== AIM OF THE TASK ==
When you return the data, keep every word exact and include none of the images.

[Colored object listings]
==========

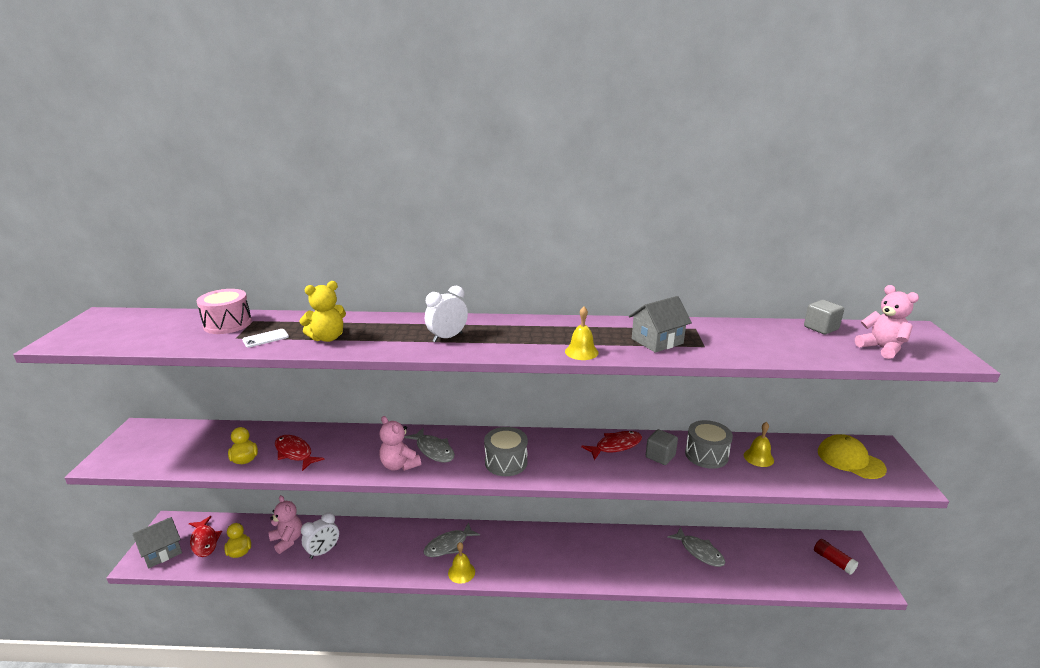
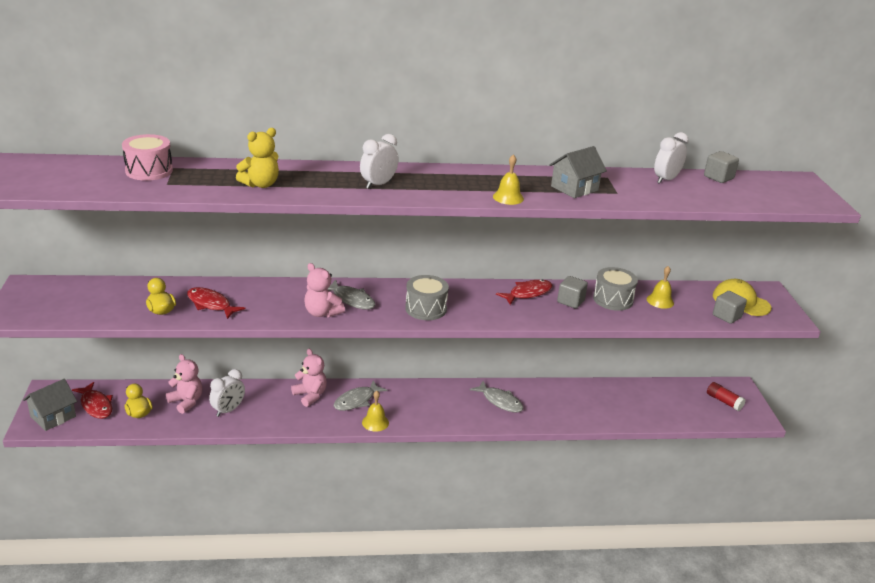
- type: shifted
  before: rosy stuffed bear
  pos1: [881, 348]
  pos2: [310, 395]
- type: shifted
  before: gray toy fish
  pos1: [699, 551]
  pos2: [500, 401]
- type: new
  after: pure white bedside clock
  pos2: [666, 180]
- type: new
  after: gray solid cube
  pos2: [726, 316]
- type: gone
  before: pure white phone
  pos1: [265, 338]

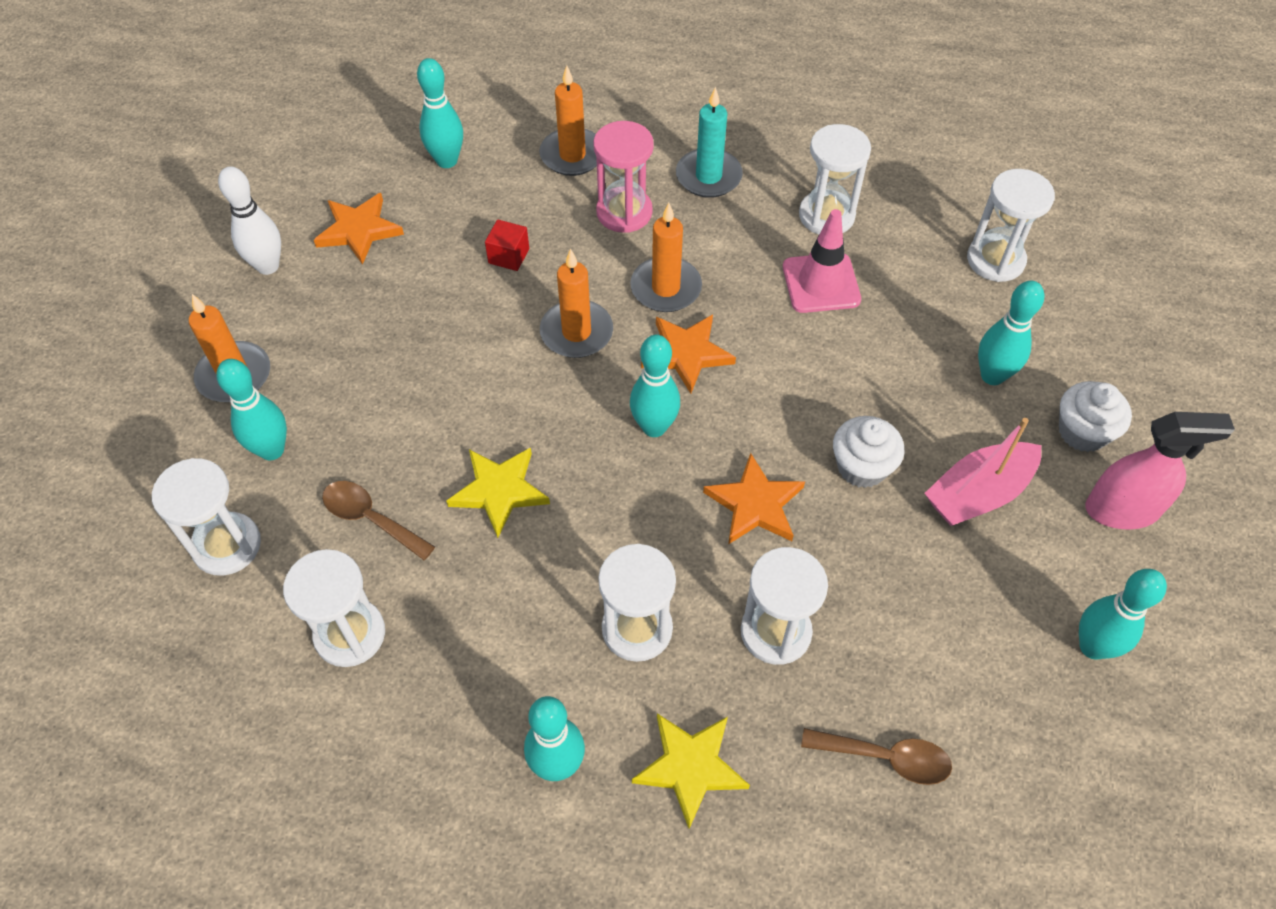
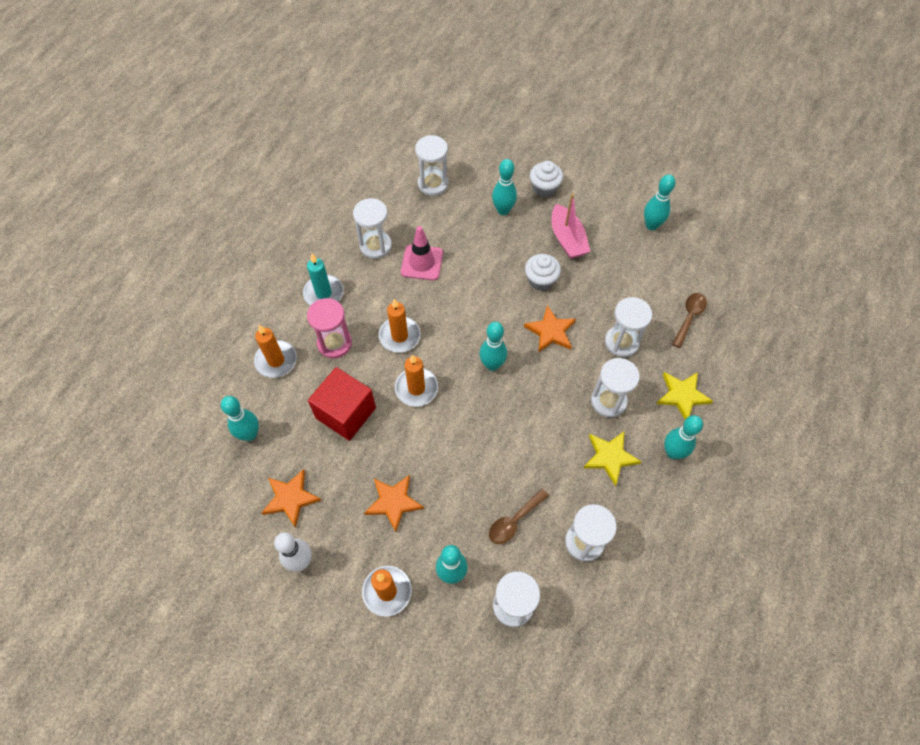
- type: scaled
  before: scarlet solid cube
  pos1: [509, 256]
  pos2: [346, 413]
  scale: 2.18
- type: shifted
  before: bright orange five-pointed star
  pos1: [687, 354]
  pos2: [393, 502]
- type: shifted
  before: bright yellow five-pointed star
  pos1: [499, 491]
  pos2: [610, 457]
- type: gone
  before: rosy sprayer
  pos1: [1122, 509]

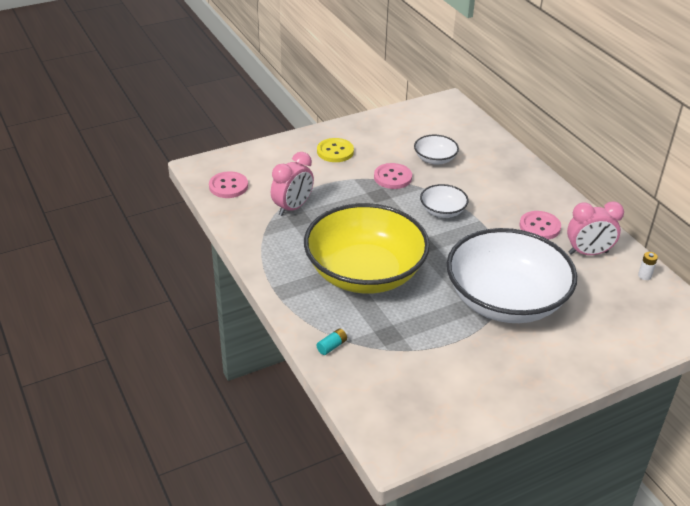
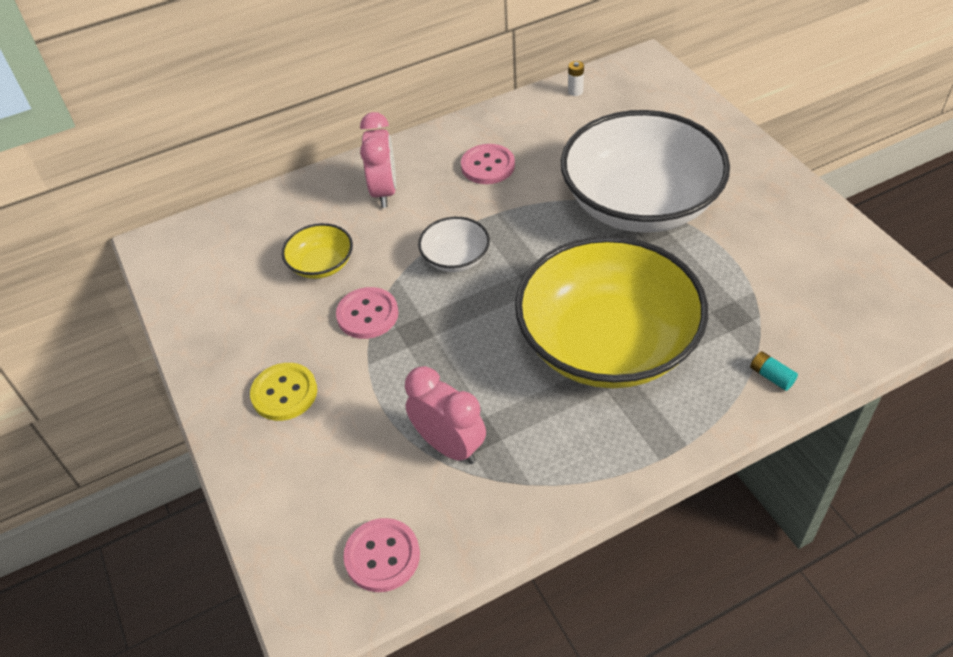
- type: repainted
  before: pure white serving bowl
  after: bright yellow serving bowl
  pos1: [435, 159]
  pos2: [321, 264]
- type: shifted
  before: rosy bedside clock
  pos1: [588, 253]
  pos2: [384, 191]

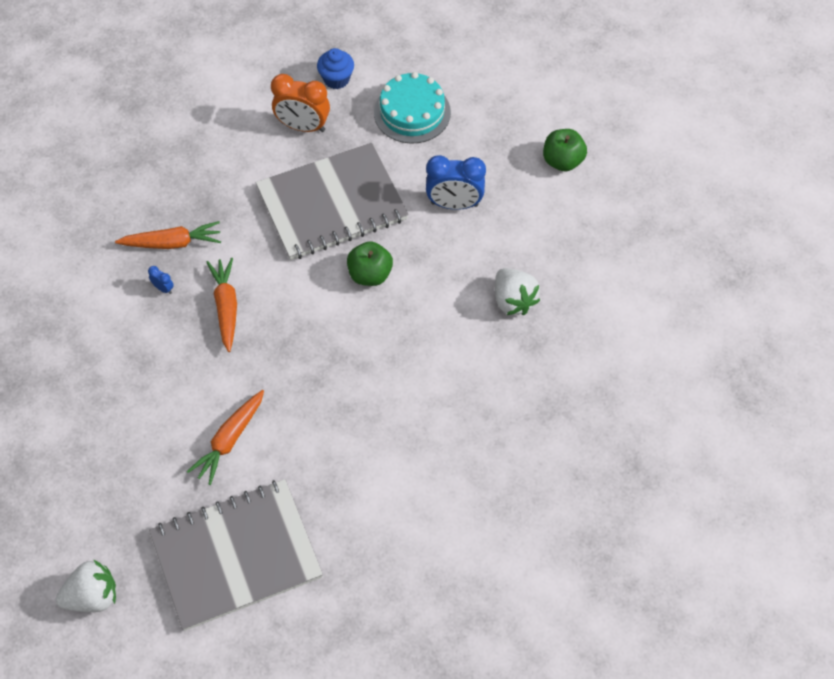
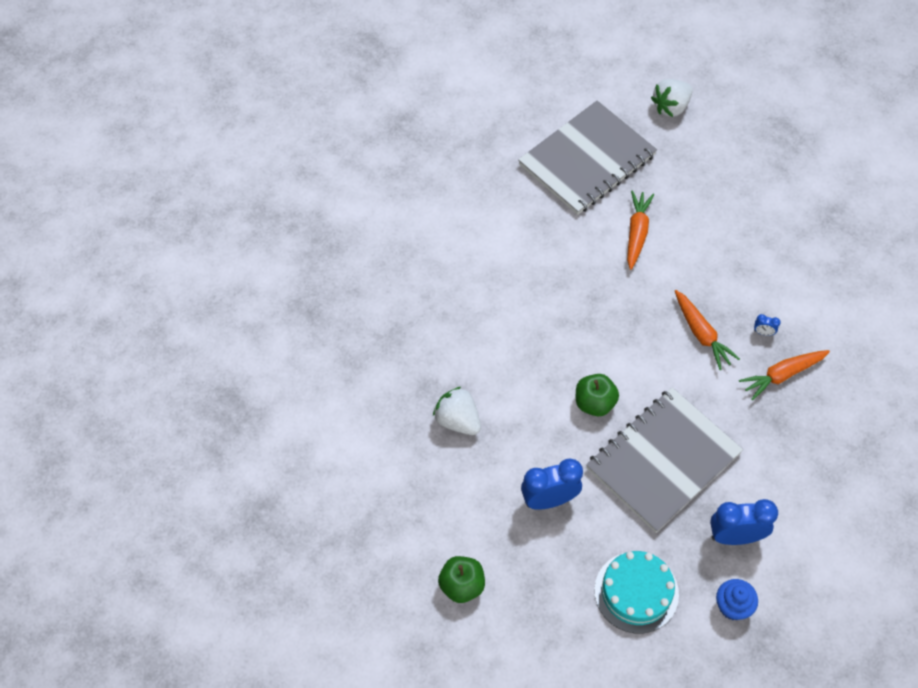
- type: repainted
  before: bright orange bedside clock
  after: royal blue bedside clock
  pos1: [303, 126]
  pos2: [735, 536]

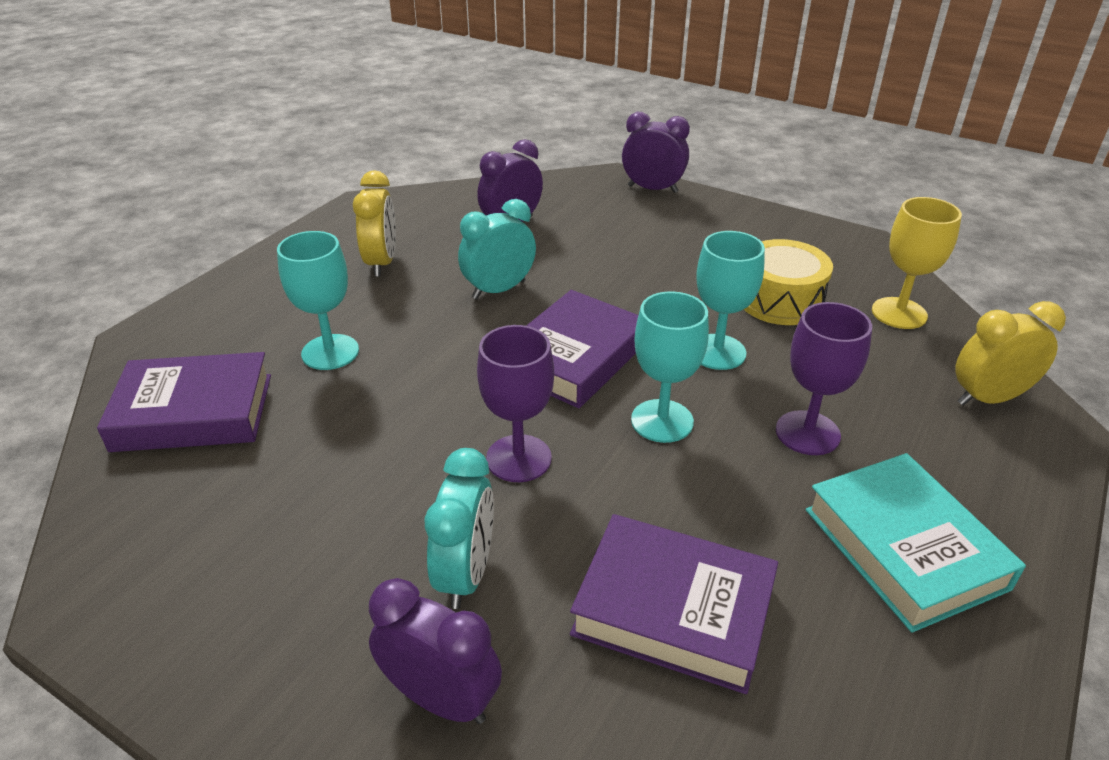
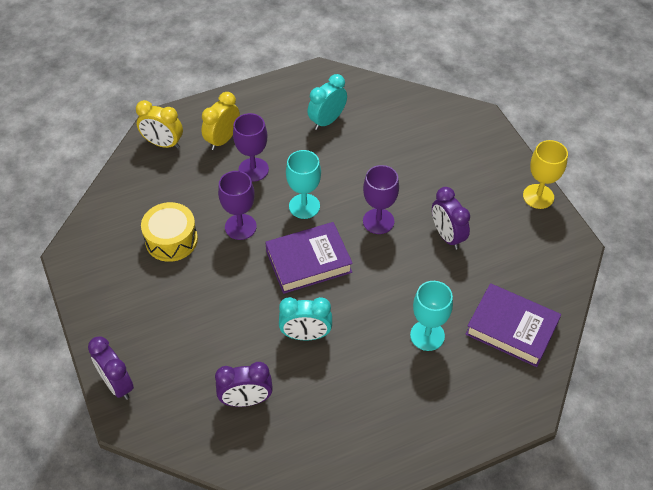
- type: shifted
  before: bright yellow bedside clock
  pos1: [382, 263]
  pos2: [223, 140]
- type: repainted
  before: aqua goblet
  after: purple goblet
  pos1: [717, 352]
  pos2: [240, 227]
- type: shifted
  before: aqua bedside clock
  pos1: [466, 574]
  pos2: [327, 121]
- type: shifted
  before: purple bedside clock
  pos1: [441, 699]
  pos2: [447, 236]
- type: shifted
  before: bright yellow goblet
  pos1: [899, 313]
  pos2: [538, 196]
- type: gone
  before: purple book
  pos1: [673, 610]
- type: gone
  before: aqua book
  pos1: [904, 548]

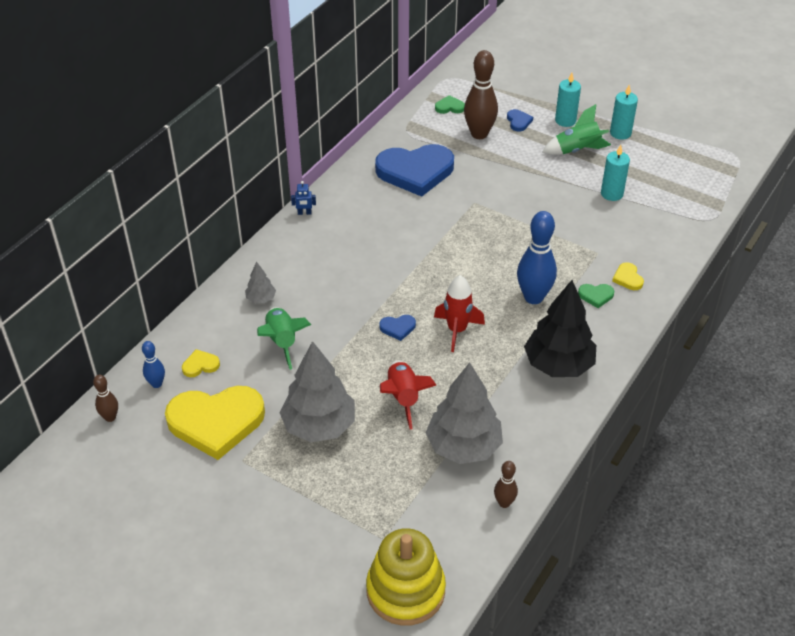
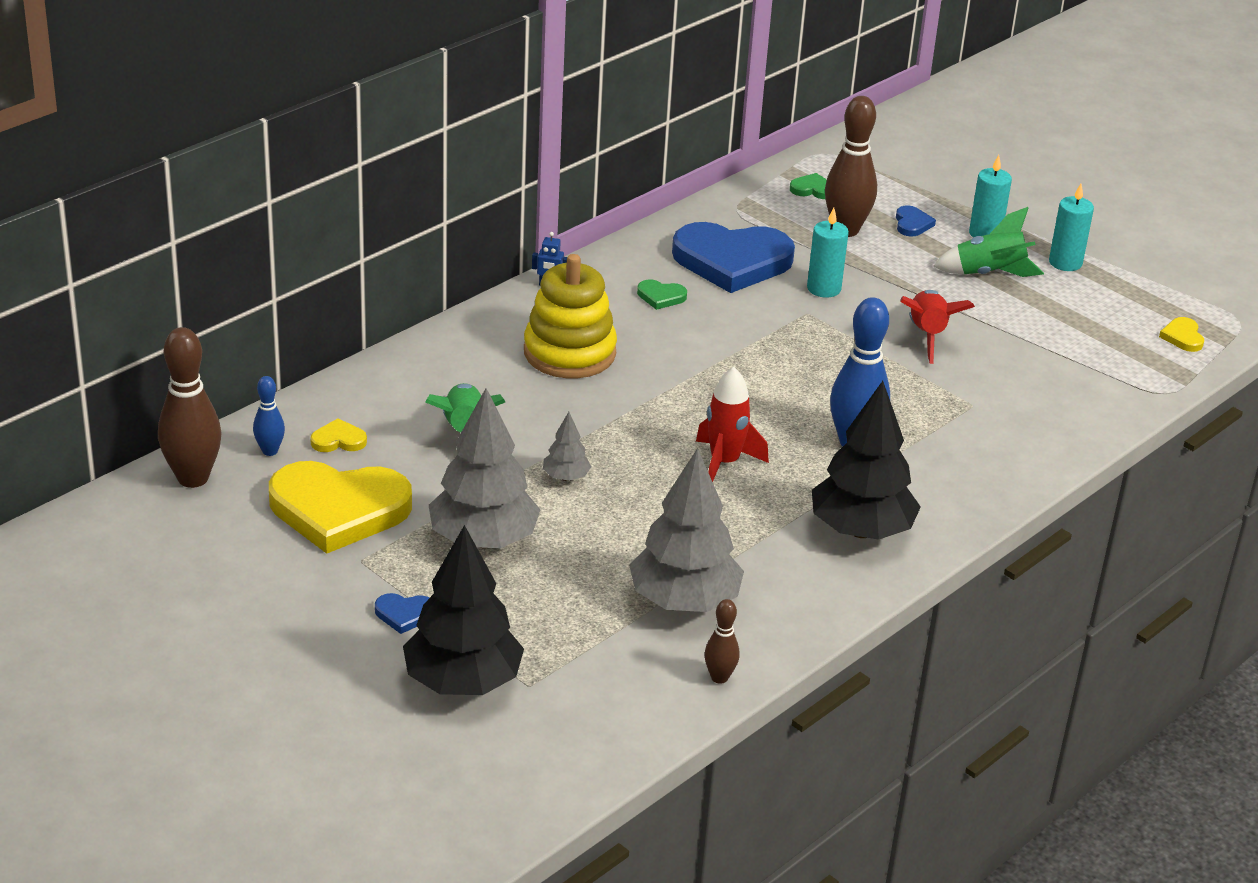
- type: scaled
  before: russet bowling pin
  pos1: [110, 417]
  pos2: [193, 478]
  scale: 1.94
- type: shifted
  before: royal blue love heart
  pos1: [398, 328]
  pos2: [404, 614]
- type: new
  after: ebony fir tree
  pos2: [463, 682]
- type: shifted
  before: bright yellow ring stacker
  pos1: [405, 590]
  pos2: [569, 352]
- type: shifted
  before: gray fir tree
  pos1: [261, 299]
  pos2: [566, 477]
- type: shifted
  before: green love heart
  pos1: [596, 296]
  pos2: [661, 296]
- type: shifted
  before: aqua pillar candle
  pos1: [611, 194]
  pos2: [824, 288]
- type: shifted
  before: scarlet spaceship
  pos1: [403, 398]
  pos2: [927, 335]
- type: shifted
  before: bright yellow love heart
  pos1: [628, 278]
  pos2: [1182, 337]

==========

== EXERCISE RESPONSE ==
- type: shifted
  before: rosy stuffed bear
  pos1: [881, 348]
  pos2: [310, 395]
- type: shifted
  before: gray toy fish
  pos1: [699, 551]
  pos2: [500, 401]
- type: new
  after: pure white bedside clock
  pos2: [666, 180]
- type: new
  after: gray solid cube
  pos2: [726, 316]
- type: gone
  before: pure white phone
  pos1: [265, 338]

- type: scaled
  before: scarlet solid cube
  pos1: [509, 256]
  pos2: [346, 413]
  scale: 2.18
- type: shifted
  before: bright orange five-pointed star
  pos1: [687, 354]
  pos2: [393, 502]
- type: shifted
  before: bright yellow five-pointed star
  pos1: [499, 491]
  pos2: [610, 457]
- type: gone
  before: rosy sprayer
  pos1: [1122, 509]

- type: repainted
  before: pure white serving bowl
  after: bright yellow serving bowl
  pos1: [435, 159]
  pos2: [321, 264]
- type: shifted
  before: rosy bedside clock
  pos1: [588, 253]
  pos2: [384, 191]

- type: repainted
  before: bright orange bedside clock
  after: royal blue bedside clock
  pos1: [303, 126]
  pos2: [735, 536]

- type: shifted
  before: bright yellow bedside clock
  pos1: [382, 263]
  pos2: [223, 140]
- type: repainted
  before: aqua goblet
  after: purple goblet
  pos1: [717, 352]
  pos2: [240, 227]
- type: shifted
  before: aqua bedside clock
  pos1: [466, 574]
  pos2: [327, 121]
- type: shifted
  before: purple bedside clock
  pos1: [441, 699]
  pos2: [447, 236]
- type: shifted
  before: bright yellow goblet
  pos1: [899, 313]
  pos2: [538, 196]
- type: gone
  before: purple book
  pos1: [673, 610]
- type: gone
  before: aqua book
  pos1: [904, 548]

- type: scaled
  before: russet bowling pin
  pos1: [110, 417]
  pos2: [193, 478]
  scale: 1.94
- type: shifted
  before: royal blue love heart
  pos1: [398, 328]
  pos2: [404, 614]
- type: new
  after: ebony fir tree
  pos2: [463, 682]
- type: shifted
  before: bright yellow ring stacker
  pos1: [405, 590]
  pos2: [569, 352]
- type: shifted
  before: gray fir tree
  pos1: [261, 299]
  pos2: [566, 477]
- type: shifted
  before: green love heart
  pos1: [596, 296]
  pos2: [661, 296]
- type: shifted
  before: aqua pillar candle
  pos1: [611, 194]
  pos2: [824, 288]
- type: shifted
  before: scarlet spaceship
  pos1: [403, 398]
  pos2: [927, 335]
- type: shifted
  before: bright yellow love heart
  pos1: [628, 278]
  pos2: [1182, 337]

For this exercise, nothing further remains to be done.